§ **Exercise objective**
Print the lines that run from the line with "green apple: [224,538,263,576]" to the line with "green duck: none", keeping both end lines, exactly as they appear in the entries below, and nothing else.

§ **Materials provided**
+ + + + +

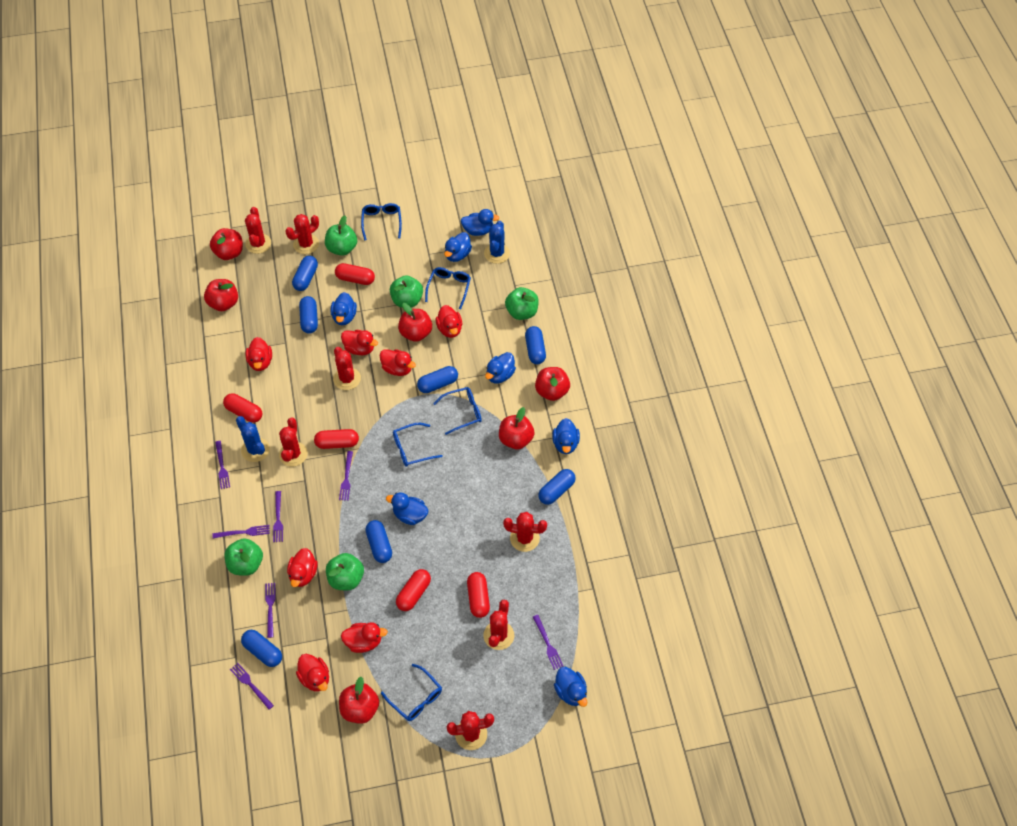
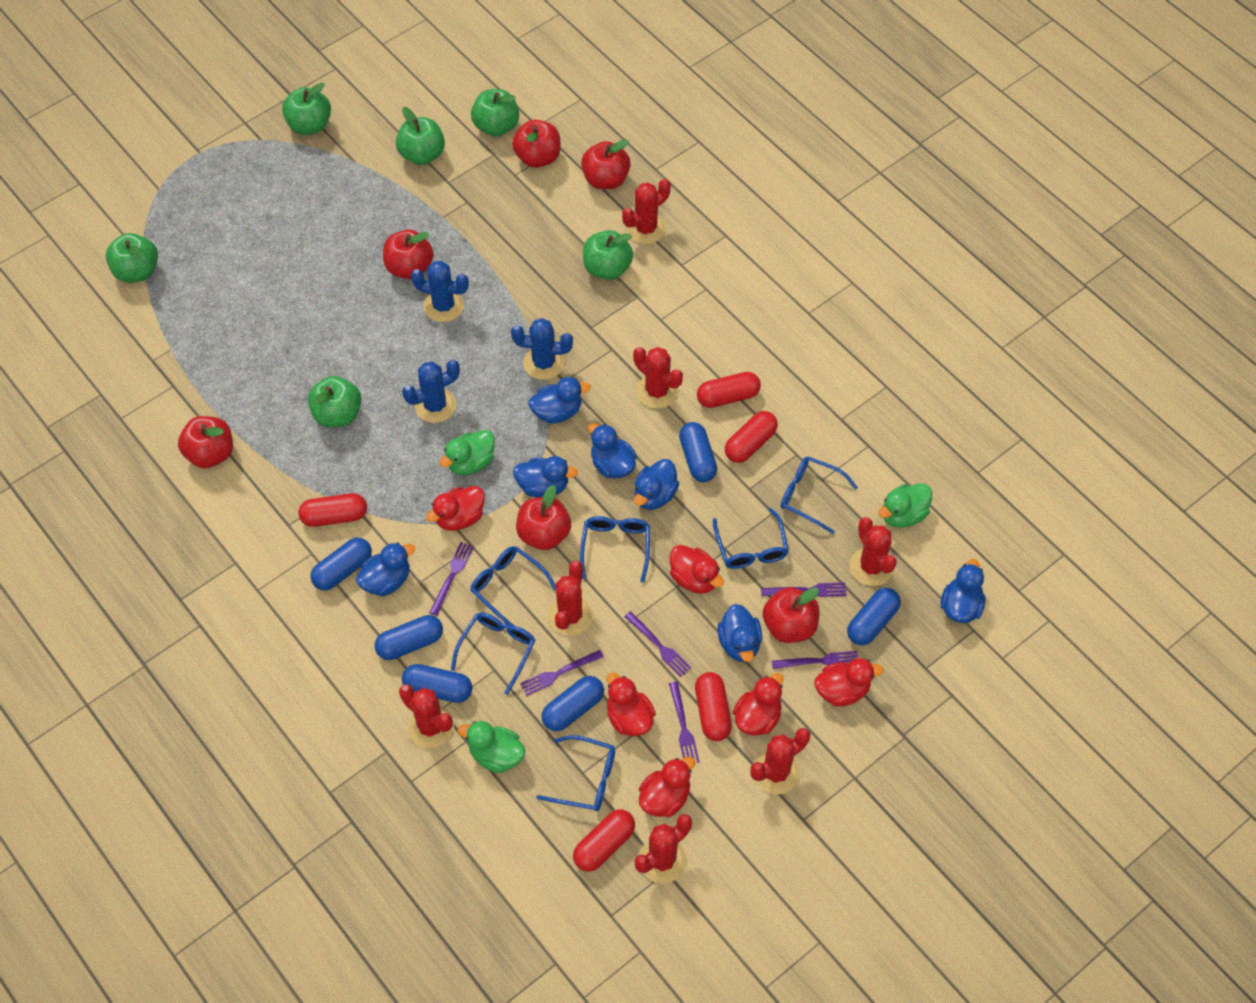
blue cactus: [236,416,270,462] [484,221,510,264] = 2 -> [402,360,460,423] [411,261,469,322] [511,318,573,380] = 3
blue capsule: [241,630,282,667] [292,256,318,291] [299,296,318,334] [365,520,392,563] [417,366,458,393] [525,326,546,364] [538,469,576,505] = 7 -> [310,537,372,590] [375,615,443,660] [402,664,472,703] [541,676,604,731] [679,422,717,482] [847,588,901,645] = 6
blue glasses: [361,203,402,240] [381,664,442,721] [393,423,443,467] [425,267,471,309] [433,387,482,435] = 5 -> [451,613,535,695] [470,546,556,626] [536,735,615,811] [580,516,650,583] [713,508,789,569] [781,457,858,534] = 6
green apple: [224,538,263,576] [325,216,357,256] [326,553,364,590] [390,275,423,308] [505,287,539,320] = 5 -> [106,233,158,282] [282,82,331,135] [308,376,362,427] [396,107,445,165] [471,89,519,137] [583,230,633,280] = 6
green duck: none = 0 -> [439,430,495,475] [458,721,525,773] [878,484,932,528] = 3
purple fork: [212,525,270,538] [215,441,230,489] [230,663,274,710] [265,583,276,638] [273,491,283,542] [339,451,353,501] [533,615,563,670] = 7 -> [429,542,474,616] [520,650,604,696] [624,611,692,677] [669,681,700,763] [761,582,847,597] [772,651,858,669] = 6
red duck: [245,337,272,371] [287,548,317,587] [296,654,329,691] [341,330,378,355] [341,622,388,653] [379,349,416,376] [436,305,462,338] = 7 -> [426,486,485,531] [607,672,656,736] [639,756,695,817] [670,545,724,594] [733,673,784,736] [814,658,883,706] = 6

+ + + + +

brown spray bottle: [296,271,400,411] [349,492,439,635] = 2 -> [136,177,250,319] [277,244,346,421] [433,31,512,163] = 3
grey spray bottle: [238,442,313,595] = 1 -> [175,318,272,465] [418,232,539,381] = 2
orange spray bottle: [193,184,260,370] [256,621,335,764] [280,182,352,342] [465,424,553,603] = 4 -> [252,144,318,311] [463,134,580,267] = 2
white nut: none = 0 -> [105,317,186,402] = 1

+ + + + +

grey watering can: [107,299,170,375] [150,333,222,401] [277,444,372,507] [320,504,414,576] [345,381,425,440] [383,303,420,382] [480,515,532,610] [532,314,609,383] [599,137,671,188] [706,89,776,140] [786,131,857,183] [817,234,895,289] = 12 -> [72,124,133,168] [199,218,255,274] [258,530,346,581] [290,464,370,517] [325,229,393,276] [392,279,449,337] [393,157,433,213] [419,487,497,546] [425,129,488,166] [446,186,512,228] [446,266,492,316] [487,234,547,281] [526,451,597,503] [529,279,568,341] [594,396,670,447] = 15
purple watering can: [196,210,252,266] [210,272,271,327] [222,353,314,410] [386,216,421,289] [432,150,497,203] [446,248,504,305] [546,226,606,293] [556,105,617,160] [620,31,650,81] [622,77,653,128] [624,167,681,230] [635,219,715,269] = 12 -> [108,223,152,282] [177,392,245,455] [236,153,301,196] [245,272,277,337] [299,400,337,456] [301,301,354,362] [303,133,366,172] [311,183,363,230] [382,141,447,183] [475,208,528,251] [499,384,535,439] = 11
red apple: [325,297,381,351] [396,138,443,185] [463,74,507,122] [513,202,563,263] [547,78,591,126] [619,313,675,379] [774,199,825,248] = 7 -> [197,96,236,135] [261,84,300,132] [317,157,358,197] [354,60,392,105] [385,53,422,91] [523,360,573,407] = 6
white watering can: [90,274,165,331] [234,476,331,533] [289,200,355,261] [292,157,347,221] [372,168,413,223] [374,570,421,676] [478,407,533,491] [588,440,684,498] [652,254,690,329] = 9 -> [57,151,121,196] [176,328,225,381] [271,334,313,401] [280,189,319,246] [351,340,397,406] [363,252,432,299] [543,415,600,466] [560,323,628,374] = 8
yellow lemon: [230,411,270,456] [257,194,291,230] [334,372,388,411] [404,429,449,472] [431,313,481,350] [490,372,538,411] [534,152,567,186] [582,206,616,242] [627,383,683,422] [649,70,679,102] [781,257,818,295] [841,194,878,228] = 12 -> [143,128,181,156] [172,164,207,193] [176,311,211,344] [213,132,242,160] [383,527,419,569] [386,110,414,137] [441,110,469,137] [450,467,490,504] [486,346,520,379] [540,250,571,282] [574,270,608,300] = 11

+ + + + +

§ **Task output**
green apple: [224,538,263,576] [325,216,357,256] [326,553,364,590] [390,275,423,308] [505,287,539,320] = 5 -> [106,233,158,282] [282,82,331,135] [308,376,362,427] [396,107,445,165] [471,89,519,137] [583,230,633,280] = 6
green duck: none = 0 -> [439,430,495,475] [458,721,525,773] [878,484,932,528] = 3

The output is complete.